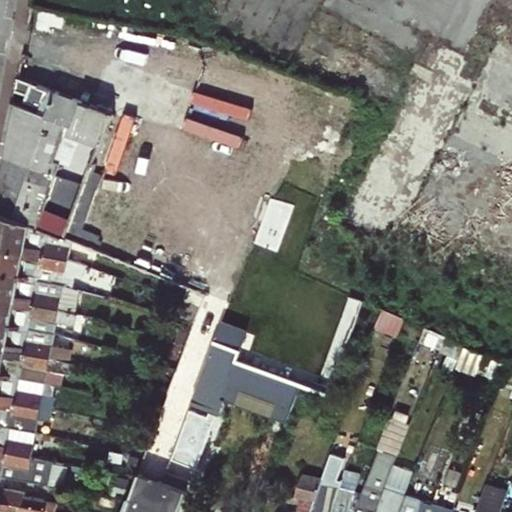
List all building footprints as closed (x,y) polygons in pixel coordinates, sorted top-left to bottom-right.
[(47,114),(56,89),(18,75),(13,100),(47,114)] [(0,167),(0,209),(63,236),(101,132),(94,129),(95,125),(89,122),(95,104),(93,103),(56,89),(47,114),(13,100),(0,167)] [(0,209),(0,243),(70,257),(78,259),(79,252),(69,249),(71,240),(63,236),(0,209)] [(0,269),(65,283),(68,269),(83,272),(86,262),(78,259),(70,257),(0,243),(0,269)] [(0,269),(0,294),(61,306),(69,308),(72,295),(64,293),(65,283),(0,269)] [(0,319),(56,330),(58,318),(76,322),(79,311),(69,308),(61,306),(0,294),(0,319)] [(238,357),(305,381),(330,391),(360,315),(344,309),(326,353),(249,325),(247,332),(231,327),(221,329),(217,338),(242,347),(238,357)] [(379,326),(398,335),(404,319),(385,311),(379,326)] [(0,319),(0,346),(62,359),(65,343),(54,341),(56,330),(0,319)] [(398,335),(419,344),(425,329),(404,319),(398,335)] [(290,417),(305,381),(238,357),(242,347),(217,338),(195,399),(221,408),(226,395),(236,398),(241,387),(283,402),(279,413),(290,417)] [(466,347),(446,338),(442,348),(462,357),(466,347)] [(0,371),(47,381),(49,367),(60,369),(62,359),(0,346),(0,371)] [(0,371),(0,397),(40,404),(52,407),(55,393),(44,391),(47,381),(0,371)] [(241,387),(236,398),(279,413),(283,402),(241,387)] [(0,423),(11,426),(37,431),(40,416),(50,418),(52,407),(40,404),(0,397),(0,423)] [(0,423),(0,449),(33,456),(36,441),(9,436),(11,426),(0,423)] [(46,443),(36,441),(33,456),(43,458),(46,443)] [(0,474),(2,474),(4,463),(56,473),(58,461),(43,458),(33,456),(0,449),(0,474)] [(124,511),(180,511),(189,491),(140,472),(138,477),(130,499),(124,511)] [(0,484),(2,474),(0,474),(0,501),(48,510),(58,511),(60,498),(25,491),(26,488),(0,484)] [(309,511),(310,505),(312,500),(319,484),(320,479),(304,474),(295,497),(301,498),(298,511),(309,511)] [(503,511),(505,509),(511,490),(511,485),(491,478),(478,511),(503,511)] [(319,484),(312,500),(310,505),(309,511),(332,511),(334,504),(338,491),(319,484)] [(332,511),(353,511),(355,507),(358,498),(338,491),(334,504),(332,511)] [(418,511),(421,499),(404,492),(396,511),(418,511)] [(358,498),(355,507),(353,511),(374,511),(375,511),(379,502),(358,498)] [(0,511),(47,511),(48,510),(0,501),(0,511)]
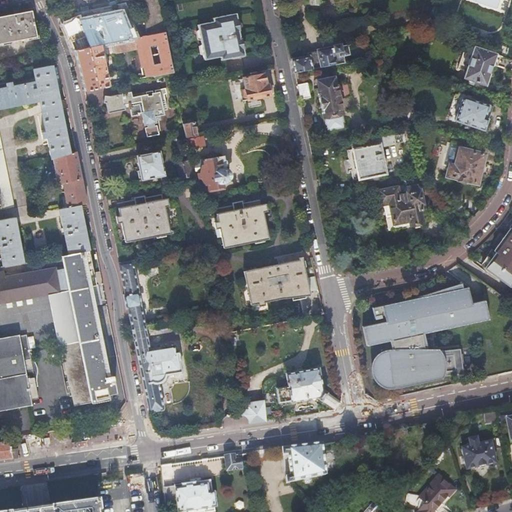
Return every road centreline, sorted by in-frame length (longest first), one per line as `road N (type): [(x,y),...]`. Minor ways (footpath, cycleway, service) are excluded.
road 1 (residential): [(145,453),(74,99),(36,0)]
road 2 (residential): [(271,0),(332,296)]
road 3 (residential): [(511,147),(492,208),(462,241),(424,266),(332,296)]
road 4 (primary): [(145,453),(358,421)]
road 5 (primary): [(358,421),(511,386)]
road 6 (primary): [(0,472),(145,453)]
road 7 (residential): [(332,296),(358,421)]
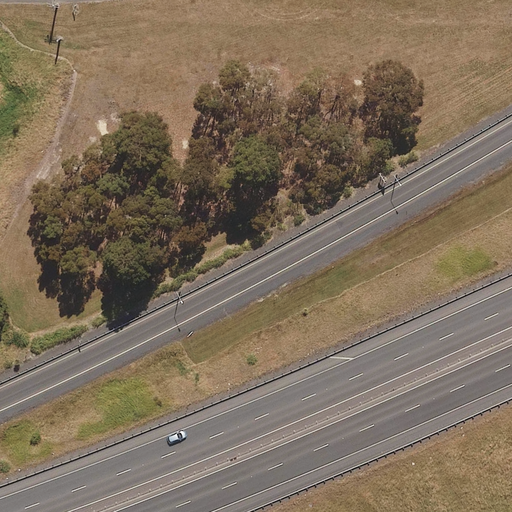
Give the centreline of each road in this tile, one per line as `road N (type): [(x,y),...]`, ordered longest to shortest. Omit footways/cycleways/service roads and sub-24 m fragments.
road 1 (motorway): [(0,397),(357,220),(511,130)]
road 2 (motorway): [(14,511),(511,307)]
road 3 (motorway): [(511,358),(130,511)]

○ ○ ○

Your objective: Please rewrite the entries from the line with "Return every road" through the end of the entries, swapping "centreline" for "center line" and changing nothing else. Give only those lines, without the pictures.

Solution to the problem:
Return every road center line, sorted by in-frame length (longest first), one per line as `road N (type): [(x,y),...]`. Minor ways (footpath, cycleway, service) are excluded.
road 1 (residential): [(145,453),(74,99),(36,0)]
road 2 (residential): [(271,0),(332,296)]
road 3 (residential): [(511,147),(492,208),(462,241),(424,266),(332,296)]
road 4 (primary): [(145,453),(358,421)]
road 5 (primary): [(358,421),(511,386)]
road 6 (primary): [(0,472),(145,453)]
road 7 (residential): [(332,296),(358,421)]
Give the center line of each road in this tile, one per line as `road N (type): [(x,y),...]`, ordered longest to shortest. Omit footways/cycleways/service roads and sub-24 m fragments.
road 1 (motorway): [(0,397),(357,220),(511,130)]
road 2 (motorway): [(14,511),(511,307)]
road 3 (motorway): [(511,358),(130,511)]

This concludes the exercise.